→ Task brief
Write out exactly the lines below that run from the line containing "Radda 50: [328,303,367,342]" through the last line of the records.

Top of Data excerpts

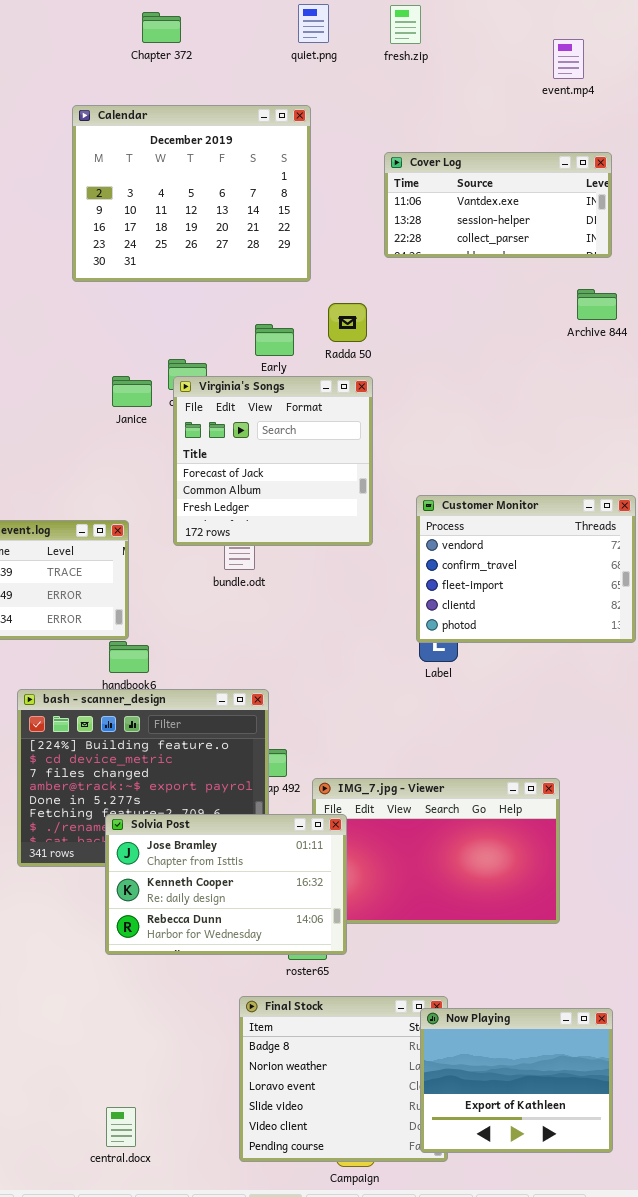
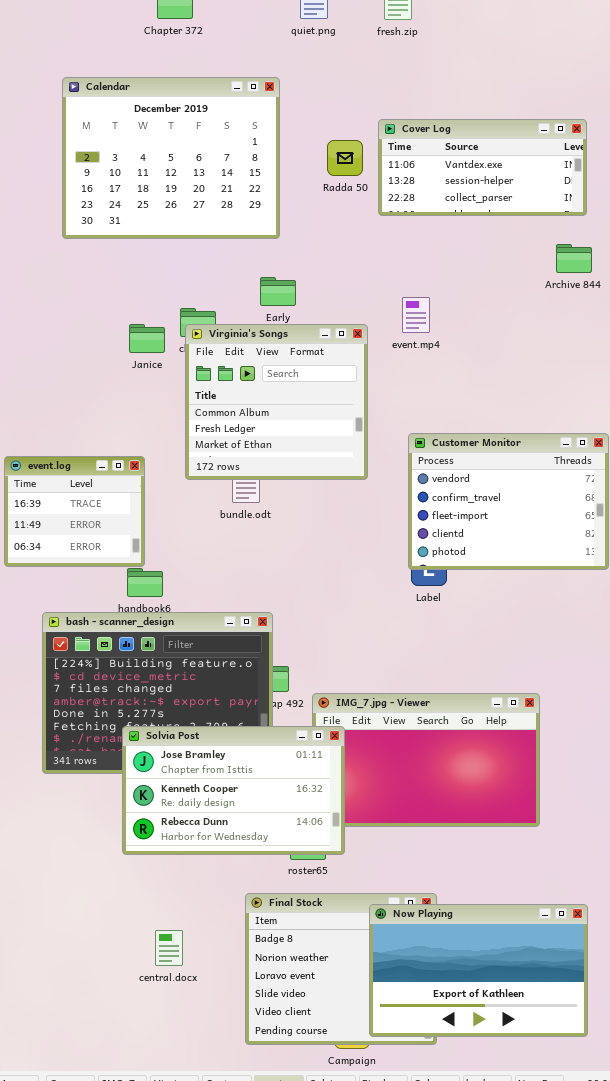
event.mp4: [553,39,584,79] -> [402,297,430,333], moved
Calendar: [72,105,311,282] -> [62,77,280,239], moved
Radda 50: [328,303,367,342] -> [327,140,363,176], moved
Virginia's Songs: [173,376,373,546] -> [185,324,368,480], scrolled down 1 row
Now Playing: [420,1008,613,1153] -> [369,904,588,1037], resized
central.docx: [106,1107,136,1147] -> [155,930,183,966], moved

Bottom of Data excerpts

→ Result of this exercise
Radda 50: [328,303,367,342] -> [327,140,363,176], moved
Virginia's Songs: [173,376,373,546] -> [185,324,368,480], scrolled down 1 row
Now Playing: [420,1008,613,1153] -> [369,904,588,1037], resized
central.docx: [106,1107,136,1147] -> [155,930,183,966], moved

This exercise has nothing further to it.